**TASK INSTRUCTIONS:**
Please retype every one of the records below word for word, with no changes.

### MATERIAL FOR THIS TASK

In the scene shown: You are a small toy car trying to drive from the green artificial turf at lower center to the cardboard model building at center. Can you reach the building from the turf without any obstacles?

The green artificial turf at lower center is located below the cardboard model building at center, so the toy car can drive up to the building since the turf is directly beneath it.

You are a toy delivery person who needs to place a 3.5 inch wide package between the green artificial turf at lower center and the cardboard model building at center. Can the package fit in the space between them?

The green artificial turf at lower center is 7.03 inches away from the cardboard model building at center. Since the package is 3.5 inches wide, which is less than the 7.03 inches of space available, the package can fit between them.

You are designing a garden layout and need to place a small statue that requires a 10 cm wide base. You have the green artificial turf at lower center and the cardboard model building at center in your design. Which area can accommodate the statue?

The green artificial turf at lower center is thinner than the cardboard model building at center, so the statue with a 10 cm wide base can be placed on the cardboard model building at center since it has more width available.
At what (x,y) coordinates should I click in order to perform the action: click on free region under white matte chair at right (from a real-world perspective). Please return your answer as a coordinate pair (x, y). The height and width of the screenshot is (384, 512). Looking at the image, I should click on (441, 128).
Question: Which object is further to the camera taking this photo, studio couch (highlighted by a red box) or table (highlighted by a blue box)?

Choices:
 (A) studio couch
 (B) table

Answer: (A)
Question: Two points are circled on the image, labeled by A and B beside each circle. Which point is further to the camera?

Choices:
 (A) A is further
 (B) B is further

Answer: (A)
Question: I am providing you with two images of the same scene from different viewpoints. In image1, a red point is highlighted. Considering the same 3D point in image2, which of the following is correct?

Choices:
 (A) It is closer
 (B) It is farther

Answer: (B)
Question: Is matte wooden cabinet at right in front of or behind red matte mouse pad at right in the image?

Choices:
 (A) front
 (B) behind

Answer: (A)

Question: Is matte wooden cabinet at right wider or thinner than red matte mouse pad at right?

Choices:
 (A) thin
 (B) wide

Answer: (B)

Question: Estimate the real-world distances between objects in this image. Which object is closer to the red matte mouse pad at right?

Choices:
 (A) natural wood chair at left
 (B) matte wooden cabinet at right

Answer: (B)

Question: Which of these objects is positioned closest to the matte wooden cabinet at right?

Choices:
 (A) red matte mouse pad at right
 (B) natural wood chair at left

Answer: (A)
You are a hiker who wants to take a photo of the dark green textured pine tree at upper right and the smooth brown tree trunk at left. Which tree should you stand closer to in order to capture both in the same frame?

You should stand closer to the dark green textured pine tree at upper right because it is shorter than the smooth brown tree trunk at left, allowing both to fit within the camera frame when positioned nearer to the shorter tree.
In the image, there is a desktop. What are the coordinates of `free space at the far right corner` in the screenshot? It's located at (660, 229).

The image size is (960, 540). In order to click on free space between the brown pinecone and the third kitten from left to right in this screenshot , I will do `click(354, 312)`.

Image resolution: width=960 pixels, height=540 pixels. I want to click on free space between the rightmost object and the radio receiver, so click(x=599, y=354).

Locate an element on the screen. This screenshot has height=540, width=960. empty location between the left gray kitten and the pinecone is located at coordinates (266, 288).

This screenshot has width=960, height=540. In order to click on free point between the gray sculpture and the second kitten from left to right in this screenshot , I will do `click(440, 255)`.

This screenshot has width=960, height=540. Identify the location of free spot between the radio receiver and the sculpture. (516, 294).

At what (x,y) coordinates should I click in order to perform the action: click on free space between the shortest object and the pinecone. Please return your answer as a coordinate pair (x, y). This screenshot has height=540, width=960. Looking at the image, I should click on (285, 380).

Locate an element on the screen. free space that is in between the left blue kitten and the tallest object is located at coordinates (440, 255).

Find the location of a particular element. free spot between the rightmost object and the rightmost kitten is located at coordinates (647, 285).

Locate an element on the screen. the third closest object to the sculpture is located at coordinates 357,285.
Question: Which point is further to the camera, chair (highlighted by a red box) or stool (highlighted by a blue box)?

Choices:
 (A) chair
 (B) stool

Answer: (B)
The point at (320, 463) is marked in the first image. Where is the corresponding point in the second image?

######

**RESULT:**
In the scene shown: You are a small toy car trying to drive from the green artificial turf at lower center to the cardboard model building at center. Can you reach the building from the turf without any obstacles?

The green artificial turf at lower center is located below the cardboard model building at center, so the toy car can drive up to the building since the turf is directly beneath it.

You are a toy delivery person who needs to place a 3.5 inch wide package between the green artificial turf at lower center and the cardboard model building at center. Can the package fit in the space between them?

The green artificial turf at lower center is 7.03 inches away from the cardboard model building at center. Since the package is 3.5 inches wide, which is less than the 7.03 inches of space available, the package can fit between them.

You are designing a garden layout and need to place a small statue that requires a 10 cm wide base. You have the green artificial turf at lower center and the cardboard model building at center in your design. Which area can accommodate the statue?

The green artificial turf at lower center is thinner than the cardboard model building at center, so the statue with a 10 cm wide base can be placed on the cardboard model building at center since it has more width available.
At what (x,y) coordinates should I click in order to perform the action: click on free region under white matte chair at right (from a real-world perspective). Please return your answer as a coordinate pair (x, y). The height and width of the screenshot is (384, 512). Looking at the image, I should click on (441, 128).
Question: Which object is further to the camera taking this photo, studio couch (highlighted by a red box) or table (highlighted by a blue box)?

Choices:
 (A) studio couch
 (B) table

Answer: (A)
Question: Two points are circled on the image, labeled by A and B beside each circle. Which point is further to the camera?

Choices:
 (A) A is further
 (B) B is further

Answer: (A)
Question: I am providing you with two images of the same scene from different viewpoints. In image1, a red point is highlighted. Considering the same 3D point in image2, which of the following is correct?

Choices:
 (A) It is closer
 (B) It is farther

Answer: (B)
Question: Is matte wooden cabinet at right in front of or behind red matte mouse pad at right in the image?

Choices:
 (A) front
 (B) behind

Answer: (A)

Question: Is matte wooden cabinet at right wider or thinner than red matte mouse pad at right?

Choices:
 (A) thin
 (B) wide

Answer: (B)

Question: Estimate the real-world distances between objects in this image. Which object is closer to the red matte mouse pad at right?

Choices:
 (A) natural wood chair at left
 (B) matte wooden cabinet at right

Answer: (B)

Question: Which of these objects is positioned closest to the matte wooden cabinet at right?

Choices:
 (A) red matte mouse pad at right
 (B) natural wood chair at left

Answer: (A)
You are a hiker who wants to take a photo of the dark green textured pine tree at upper right and the smooth brown tree trunk at left. Which tree should you stand closer to in order to capture both in the same frame?

You should stand closer to the dark green textured pine tree at upper right because it is shorter than the smooth brown tree trunk at left, allowing both to fit within the camera frame when positioned nearer to the shorter tree.
In the image, there is a desktop. What are the coordinates of `free space at the far right corner` in the screenshot? It's located at (660, 229).

The image size is (960, 540). In order to click on free space between the brown pinecone and the third kitten from left to right in this screenshot , I will do `click(354, 312)`.

Image resolution: width=960 pixels, height=540 pixels. I want to click on free space between the rightmost object and the radio receiver, so click(x=599, y=354).

Locate an element on the screen. This screenshot has height=540, width=960. empty location between the left gray kitten and the pinecone is located at coordinates (266, 288).

This screenshot has width=960, height=540. In order to click on free point between the gray sculpture and the second kitten from left to right in this screenshot , I will do `click(440, 255)`.

This screenshot has width=960, height=540. Identify the location of free spot between the radio receiver and the sculpture. (516, 294).

At what (x,y) coordinates should I click in order to perform the action: click on free space between the shortest object and the pinecone. Please return your answer as a coordinate pair (x, y). This screenshot has height=540, width=960. Looking at the image, I should click on (285, 380).

Locate an element on the screen. free space that is in between the left blue kitten and the tallest object is located at coordinates (440, 255).

Find the location of a particular element. free spot between the rightmost object and the rightmost kitten is located at coordinates (647, 285).

Locate an element on the screen. the third closest object to the sculpture is located at coordinates 357,285.
Question: Which point is further to the camera, chair (highlighted by a red box) or stool (highlighted by a blue box)?

Choices:
 (A) chair
 (B) stool

Answer: (B)
The point at (320, 463) is marked in the first image. Where is the corresponding point in the second image?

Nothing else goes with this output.